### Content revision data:
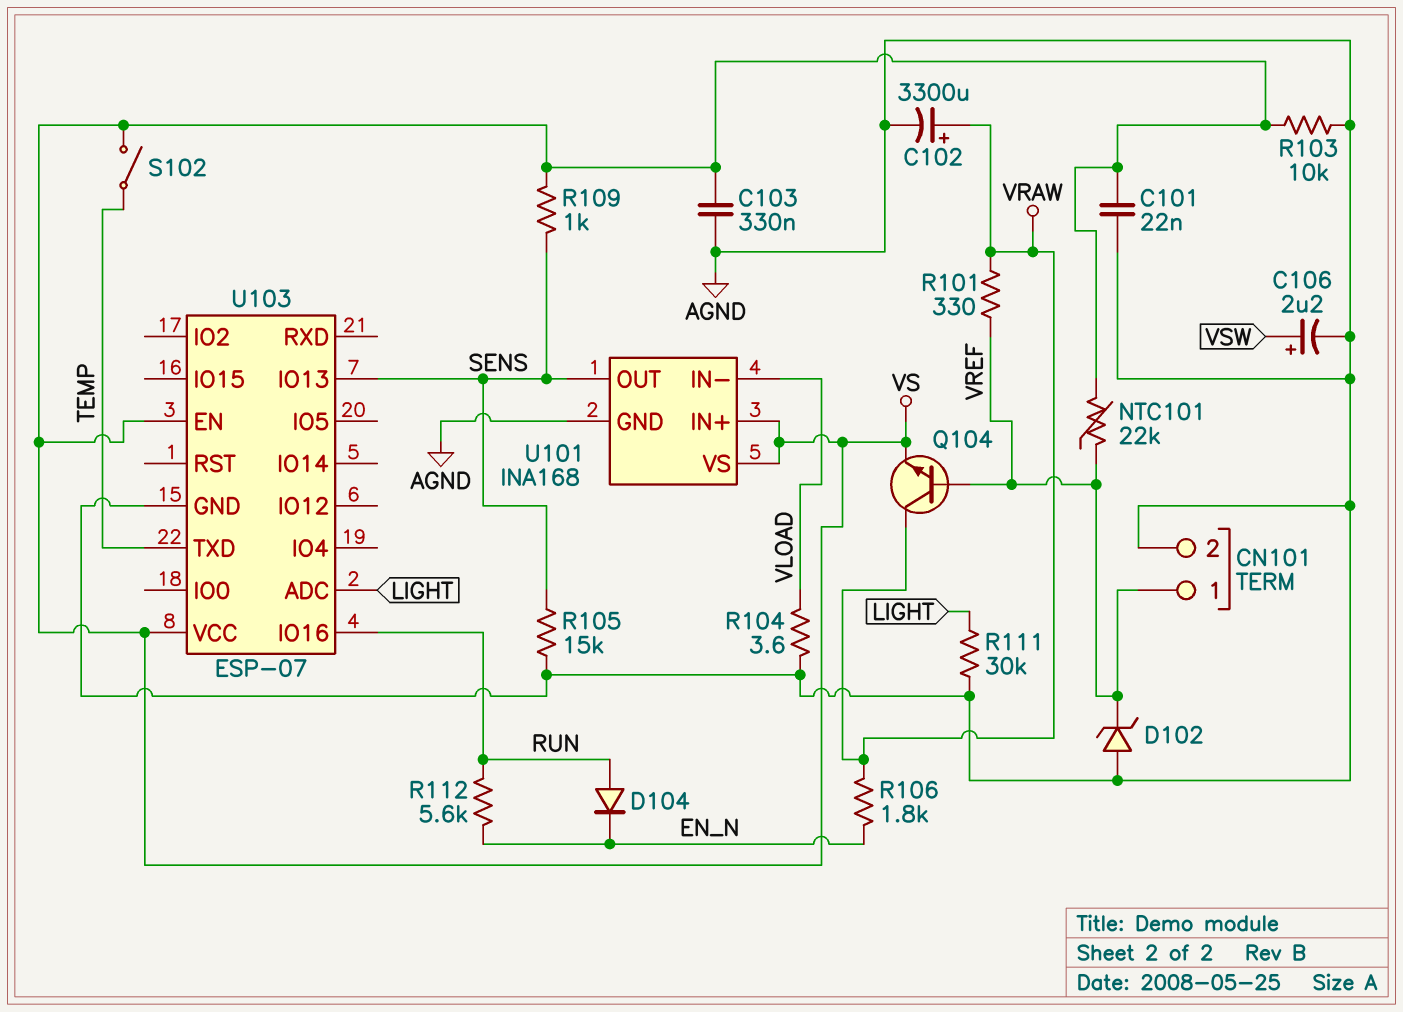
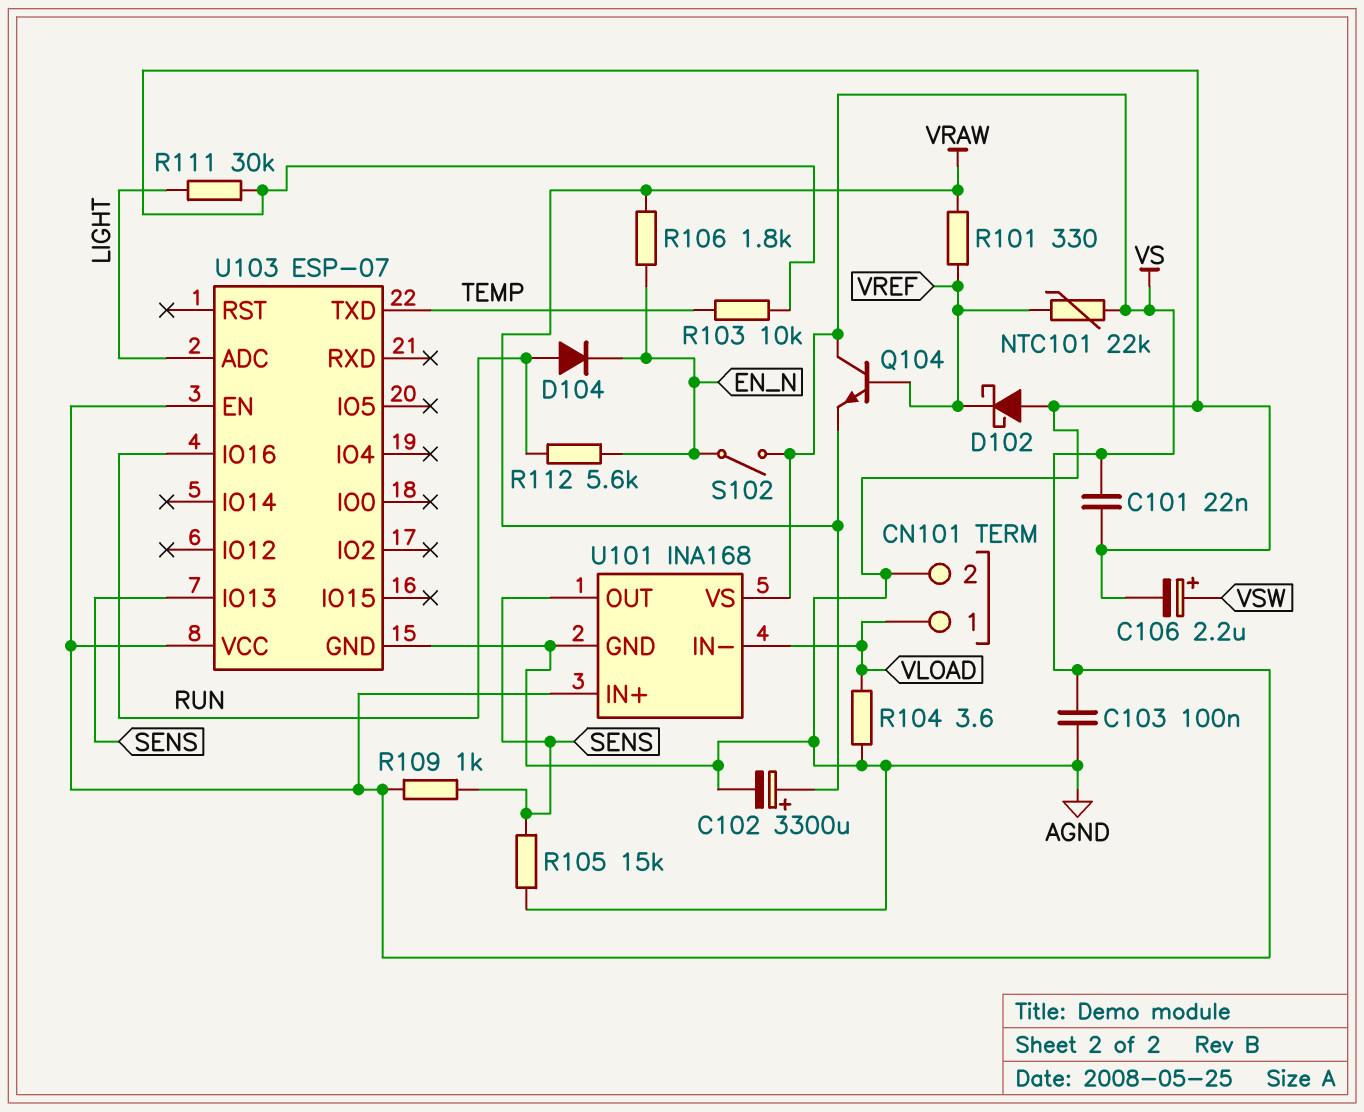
C103: 330nF (AGND, VS) -> 100nF (AGND, VS)
CN101 pin 1: VREF -> VLOAD
D102: zener (A AGND, K VREF) -> schottky (A AGND, K VREF)
Q104: NPN (B VREF, C VRAW, E VS) -> NPN (B VREF, C VS, E VRAW)
R103: 10k (AGND, VS) -> 10k (AGND, TEMP)
S102: switch (TEMP, VS) -> switch (EN_N, VS)

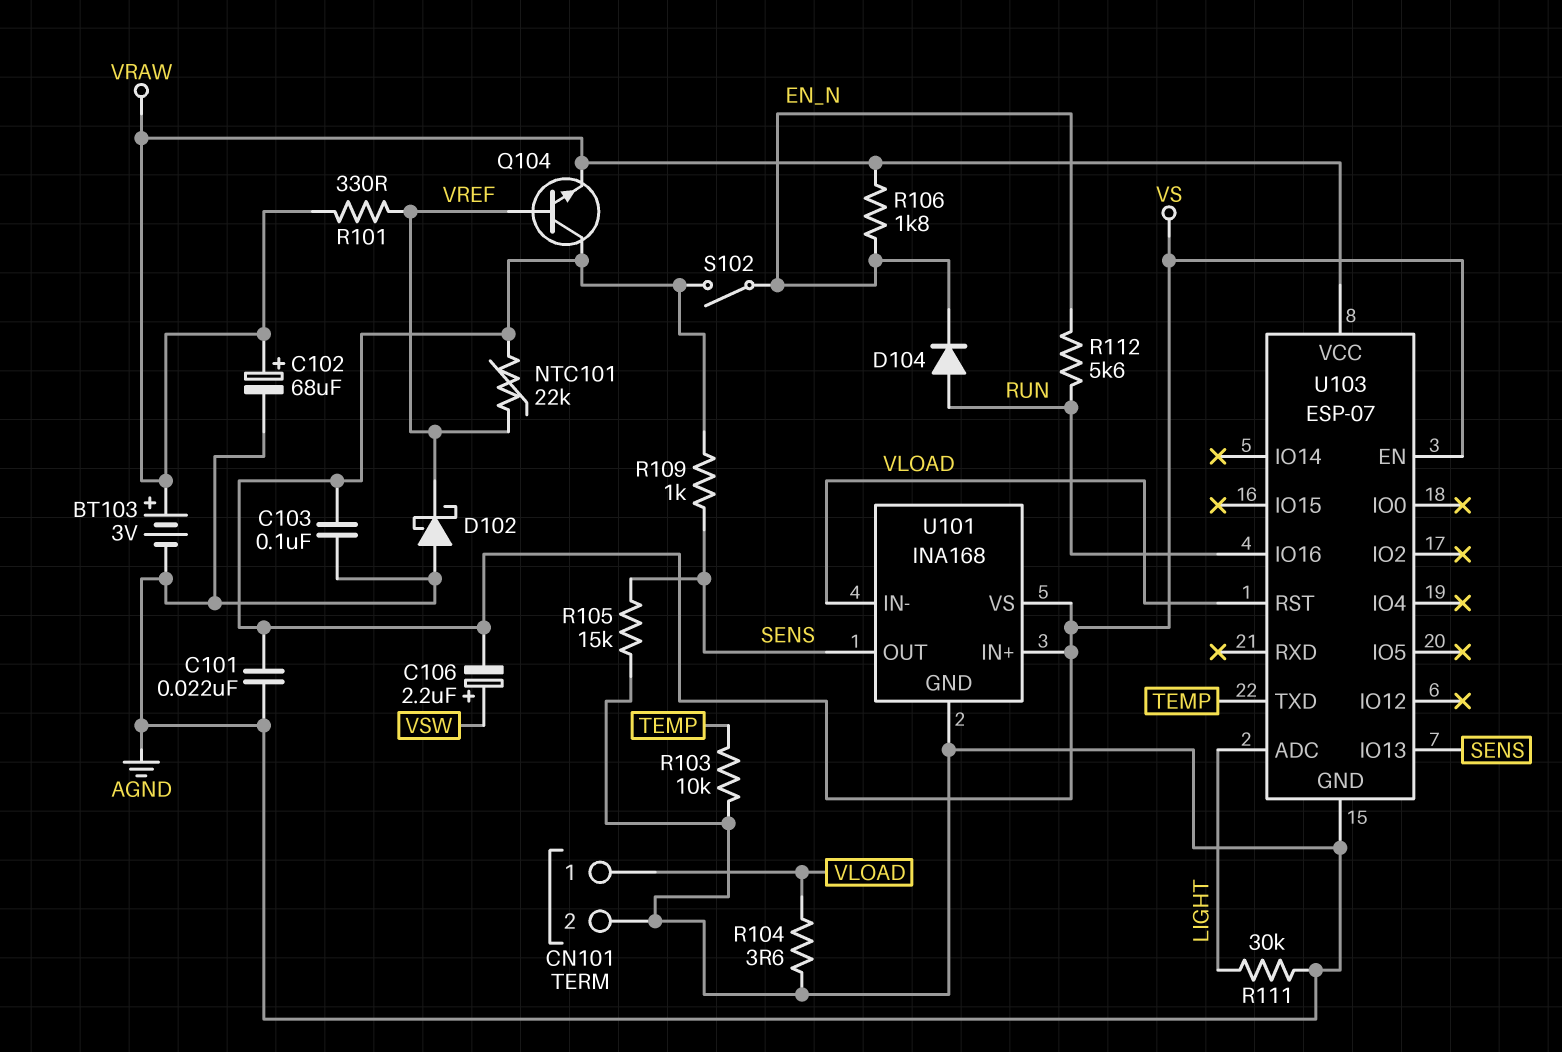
BT103: none -> 3V (plus VRAW, minus AGND)
C102: 3300uF (plus VRAW, minus AGND) -> 68uF (plus VRAW, minus AGND)
C106: 2.2uF (plus VSW, minus AGND) -> 2.2uF (plus VSW, minus VS)
U103 pin RST: none -> VLOAD
U103 pin VCC: VS -> VRAW

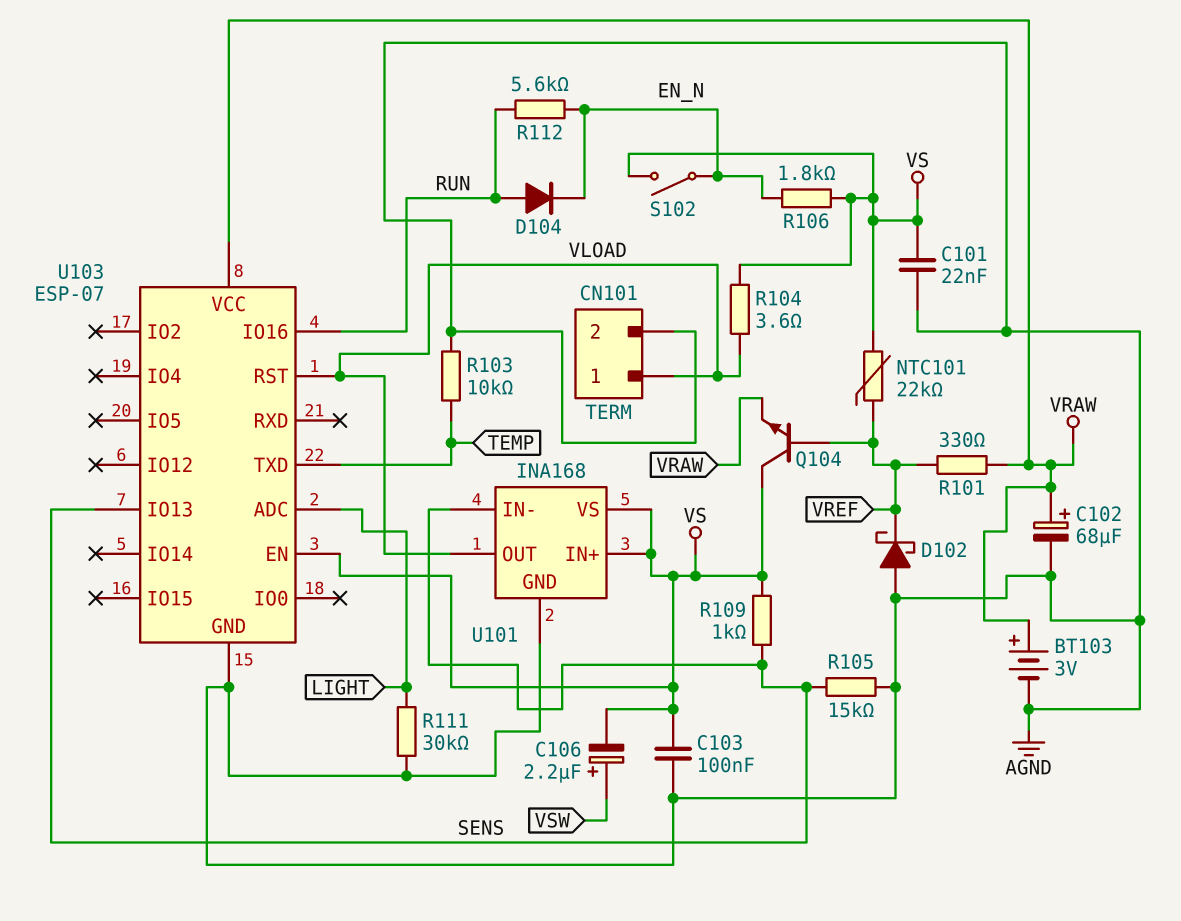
R104: 3.6 (AGND, VLOAD) -> 3.6 (VLOAD, VS)
R106: 1.8k (EN_N, VRAW) -> 1.8k (EN_N, VS)
U101 pin IN-: VLOAD -> SENS
U101 pin OUT: SENS -> VLOAD

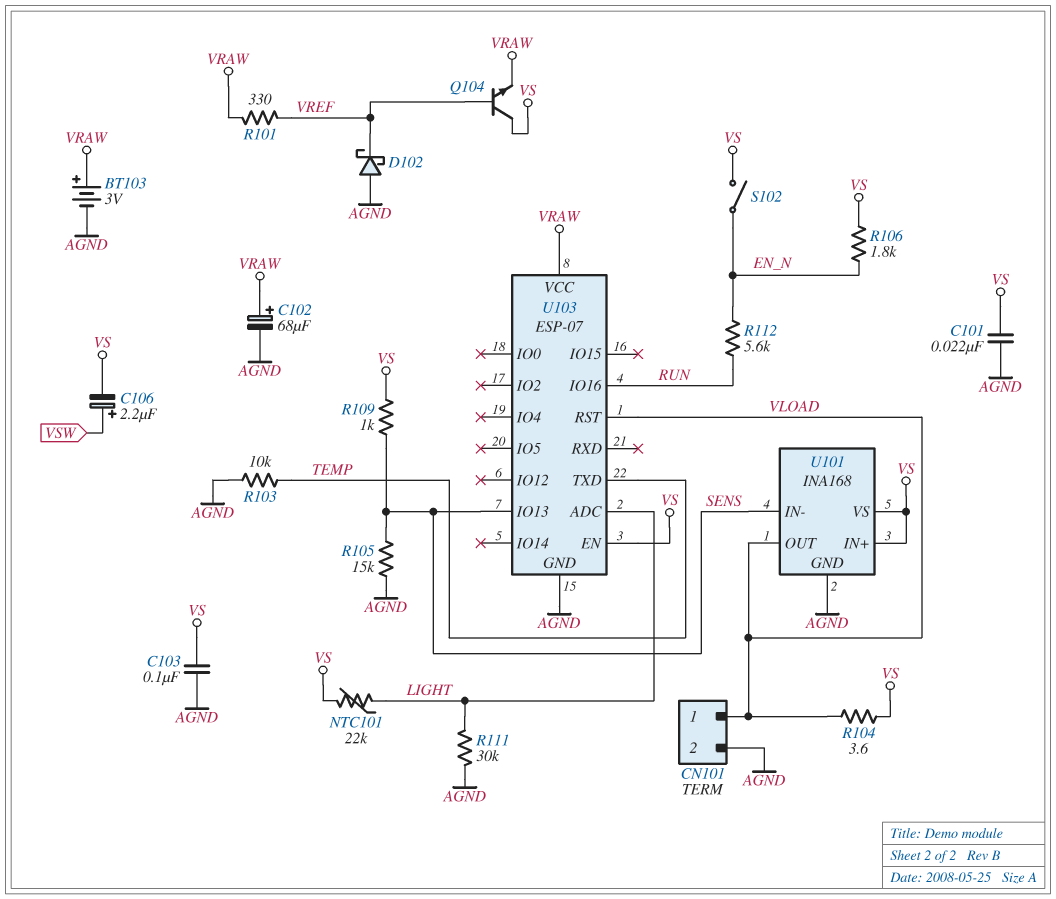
D104: diode (A RUN, K EN_N) -> none
NTC101: 22k (VREF, VS) -> 22k (LIGHT, VS)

### YOUR TASK:
Reproduce the entries above exactly, though not their pictures.

### OUTPUT FOR THIS EXERCISE:
C103: 330nF (AGND, VS) -> 100nF (AGND, VS)
CN101 pin 1: VREF -> VLOAD
D102: zener (A AGND, K VREF) -> schottky (A AGND, K VREF)
Q104: NPN (B VREF, C VRAW, E VS) -> NPN (B VREF, C VS, E VRAW)
R103: 10k (AGND, VS) -> 10k (AGND, TEMP)
S102: switch (TEMP, VS) -> switch (EN_N, VS)

BT103: none -> 3V (plus VRAW, minus AGND)
C102: 3300uF (plus VRAW, minus AGND) -> 68uF (plus VRAW, minus AGND)
C106: 2.2uF (plus VSW, minus AGND) -> 2.2uF (plus VSW, minus VS)
U103 pin RST: none -> VLOAD
U103 pin VCC: VS -> VRAW

R104: 3.6 (AGND, VLOAD) -> 3.6 (VLOAD, VS)
R106: 1.8k (EN_N, VRAW) -> 1.8k (EN_N, VS)
U101 pin IN-: VLOAD -> SENS
U101 pin OUT: SENS -> VLOAD

D104: diode (A RUN, K EN_N) -> none
NTC101: 22k (VREF, VS) -> 22k (LIGHT, VS)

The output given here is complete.